#### Data provided ####

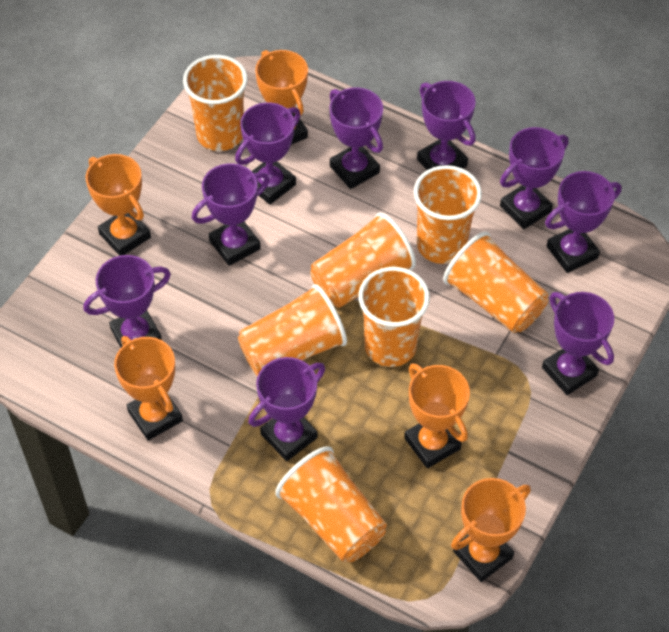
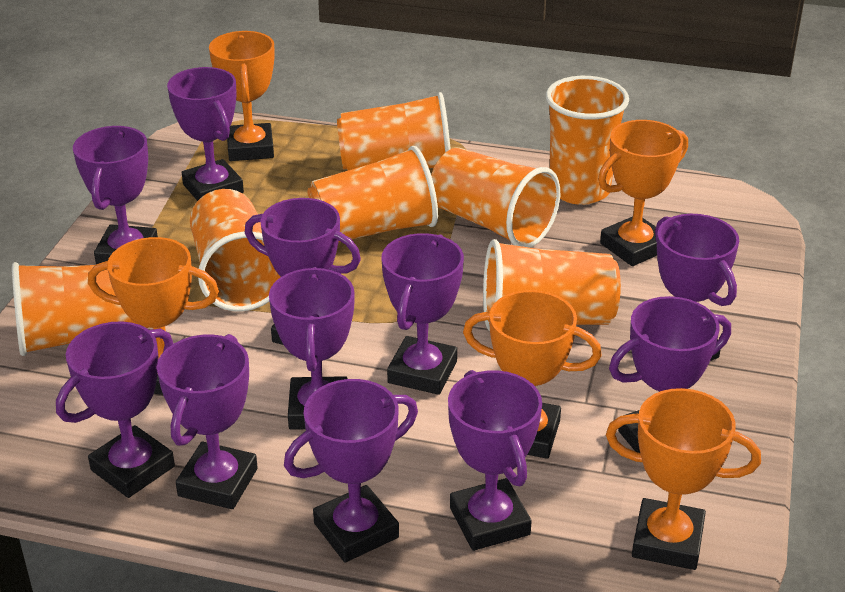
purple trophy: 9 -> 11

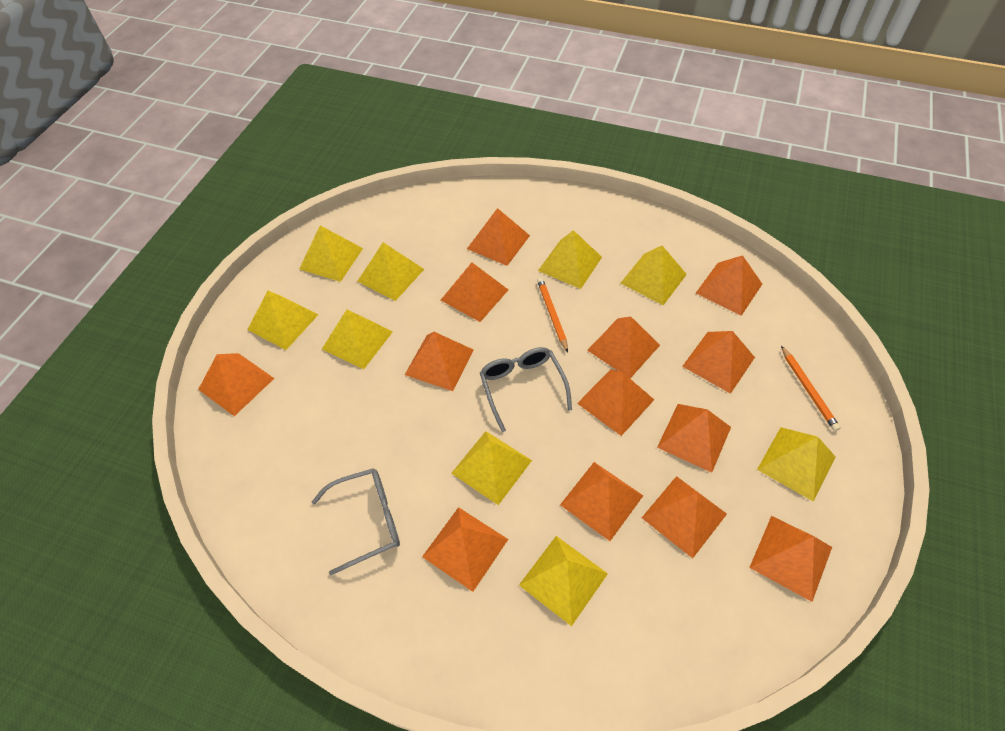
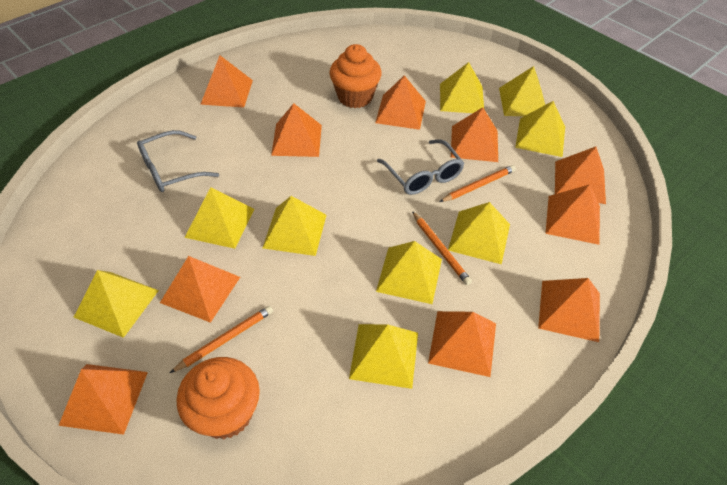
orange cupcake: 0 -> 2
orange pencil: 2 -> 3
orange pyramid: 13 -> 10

####

The reply should consist of one number: how many lines of the material contain the word "orange".

## Task response
3